Task directions. Identify every line in the material below that contains the string "major", and copy each of those lines.

(Stored data entries)
--- Begin ---

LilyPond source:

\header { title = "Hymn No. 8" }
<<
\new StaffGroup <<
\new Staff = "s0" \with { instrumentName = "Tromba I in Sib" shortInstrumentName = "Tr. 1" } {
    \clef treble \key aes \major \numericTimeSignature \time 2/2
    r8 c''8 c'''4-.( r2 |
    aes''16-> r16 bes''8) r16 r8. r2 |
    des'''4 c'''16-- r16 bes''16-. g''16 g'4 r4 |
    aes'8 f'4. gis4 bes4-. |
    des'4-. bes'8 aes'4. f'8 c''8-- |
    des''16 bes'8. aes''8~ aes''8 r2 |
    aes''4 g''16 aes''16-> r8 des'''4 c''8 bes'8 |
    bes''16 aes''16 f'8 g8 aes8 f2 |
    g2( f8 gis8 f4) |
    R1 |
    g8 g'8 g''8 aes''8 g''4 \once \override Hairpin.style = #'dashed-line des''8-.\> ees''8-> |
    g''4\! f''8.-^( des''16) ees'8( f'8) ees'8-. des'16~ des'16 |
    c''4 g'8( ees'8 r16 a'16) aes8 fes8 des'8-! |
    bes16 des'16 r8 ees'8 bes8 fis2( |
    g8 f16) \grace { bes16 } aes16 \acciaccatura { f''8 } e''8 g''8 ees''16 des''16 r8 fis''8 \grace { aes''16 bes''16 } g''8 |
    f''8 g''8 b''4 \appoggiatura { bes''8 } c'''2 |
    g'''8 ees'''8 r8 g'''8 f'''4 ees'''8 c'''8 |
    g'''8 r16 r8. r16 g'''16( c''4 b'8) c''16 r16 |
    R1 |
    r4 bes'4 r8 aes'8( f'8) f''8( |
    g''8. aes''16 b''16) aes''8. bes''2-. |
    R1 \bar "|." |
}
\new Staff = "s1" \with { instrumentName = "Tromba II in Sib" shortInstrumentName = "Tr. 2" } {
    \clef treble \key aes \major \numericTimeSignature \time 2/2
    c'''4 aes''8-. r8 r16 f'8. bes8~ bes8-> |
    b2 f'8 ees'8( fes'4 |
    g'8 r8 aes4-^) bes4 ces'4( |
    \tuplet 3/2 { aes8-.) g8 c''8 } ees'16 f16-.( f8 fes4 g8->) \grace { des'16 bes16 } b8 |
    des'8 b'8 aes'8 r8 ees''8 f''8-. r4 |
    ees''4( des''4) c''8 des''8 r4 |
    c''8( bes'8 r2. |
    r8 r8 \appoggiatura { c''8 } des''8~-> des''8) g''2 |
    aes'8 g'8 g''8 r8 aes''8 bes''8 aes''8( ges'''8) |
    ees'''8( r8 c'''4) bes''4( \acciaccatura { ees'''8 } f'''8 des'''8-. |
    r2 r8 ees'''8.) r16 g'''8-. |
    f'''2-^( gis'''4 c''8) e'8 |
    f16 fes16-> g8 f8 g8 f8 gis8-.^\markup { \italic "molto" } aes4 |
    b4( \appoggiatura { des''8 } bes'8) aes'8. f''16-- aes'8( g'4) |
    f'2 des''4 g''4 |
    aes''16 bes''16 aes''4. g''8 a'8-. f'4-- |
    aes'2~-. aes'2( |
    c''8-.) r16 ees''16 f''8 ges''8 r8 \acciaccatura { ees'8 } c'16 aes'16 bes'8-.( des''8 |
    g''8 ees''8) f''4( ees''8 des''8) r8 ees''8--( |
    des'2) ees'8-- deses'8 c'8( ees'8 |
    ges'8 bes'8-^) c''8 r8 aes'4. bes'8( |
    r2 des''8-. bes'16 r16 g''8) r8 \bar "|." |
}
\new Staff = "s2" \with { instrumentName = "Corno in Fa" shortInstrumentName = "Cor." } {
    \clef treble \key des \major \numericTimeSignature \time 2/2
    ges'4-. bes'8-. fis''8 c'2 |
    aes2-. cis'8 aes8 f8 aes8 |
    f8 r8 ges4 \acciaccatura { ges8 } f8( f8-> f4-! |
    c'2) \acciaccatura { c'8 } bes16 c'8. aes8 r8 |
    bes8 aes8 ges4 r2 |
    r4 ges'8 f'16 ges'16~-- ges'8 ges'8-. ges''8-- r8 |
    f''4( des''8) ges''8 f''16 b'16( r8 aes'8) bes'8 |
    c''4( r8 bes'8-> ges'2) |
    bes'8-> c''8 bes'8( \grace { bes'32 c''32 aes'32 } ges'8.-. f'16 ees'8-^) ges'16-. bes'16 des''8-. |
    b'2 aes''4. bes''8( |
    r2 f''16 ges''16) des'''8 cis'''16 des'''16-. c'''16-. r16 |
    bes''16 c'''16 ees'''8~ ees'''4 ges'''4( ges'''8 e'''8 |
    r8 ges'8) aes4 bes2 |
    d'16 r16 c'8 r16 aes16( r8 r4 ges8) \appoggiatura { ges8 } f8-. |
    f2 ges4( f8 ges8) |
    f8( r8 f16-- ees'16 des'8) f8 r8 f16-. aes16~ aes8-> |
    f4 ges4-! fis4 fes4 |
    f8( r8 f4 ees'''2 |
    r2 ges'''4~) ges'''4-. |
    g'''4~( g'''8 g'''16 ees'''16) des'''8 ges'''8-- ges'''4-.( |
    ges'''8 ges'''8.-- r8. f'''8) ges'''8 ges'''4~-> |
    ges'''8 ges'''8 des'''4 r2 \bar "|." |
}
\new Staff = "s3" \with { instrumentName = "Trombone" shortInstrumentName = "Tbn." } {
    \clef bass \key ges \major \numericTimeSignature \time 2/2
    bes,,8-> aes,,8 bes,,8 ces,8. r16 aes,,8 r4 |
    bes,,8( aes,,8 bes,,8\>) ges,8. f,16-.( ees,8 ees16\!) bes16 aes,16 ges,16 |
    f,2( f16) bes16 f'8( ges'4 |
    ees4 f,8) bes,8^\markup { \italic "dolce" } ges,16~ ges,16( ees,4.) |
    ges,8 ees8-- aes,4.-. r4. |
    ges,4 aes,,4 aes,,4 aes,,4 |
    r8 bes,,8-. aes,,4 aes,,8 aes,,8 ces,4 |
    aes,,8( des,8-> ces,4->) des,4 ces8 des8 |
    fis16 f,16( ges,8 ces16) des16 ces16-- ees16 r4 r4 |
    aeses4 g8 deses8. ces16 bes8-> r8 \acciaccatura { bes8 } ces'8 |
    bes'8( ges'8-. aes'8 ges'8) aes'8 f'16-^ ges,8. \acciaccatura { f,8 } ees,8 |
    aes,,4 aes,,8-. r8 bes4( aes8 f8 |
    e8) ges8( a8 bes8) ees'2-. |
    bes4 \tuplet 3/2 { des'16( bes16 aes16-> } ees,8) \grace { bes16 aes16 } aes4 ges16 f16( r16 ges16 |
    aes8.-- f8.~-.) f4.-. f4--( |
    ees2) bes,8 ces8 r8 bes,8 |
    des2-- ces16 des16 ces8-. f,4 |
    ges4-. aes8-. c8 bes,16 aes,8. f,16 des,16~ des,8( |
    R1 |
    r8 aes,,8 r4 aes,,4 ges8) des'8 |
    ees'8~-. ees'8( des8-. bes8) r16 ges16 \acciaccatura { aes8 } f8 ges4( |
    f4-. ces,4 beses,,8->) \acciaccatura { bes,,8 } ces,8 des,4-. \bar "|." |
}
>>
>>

--- End ---

Response to the task.
    \clef treble \key aes \major \numericTimeSignature \time 2/2
    \clef treble \key aes \major \numericTimeSignature \time 2/2
    \clef treble \key des \major \numericTimeSignature \time 2/2
    \clef bass \key ges \major \numericTimeSignature \time 2/2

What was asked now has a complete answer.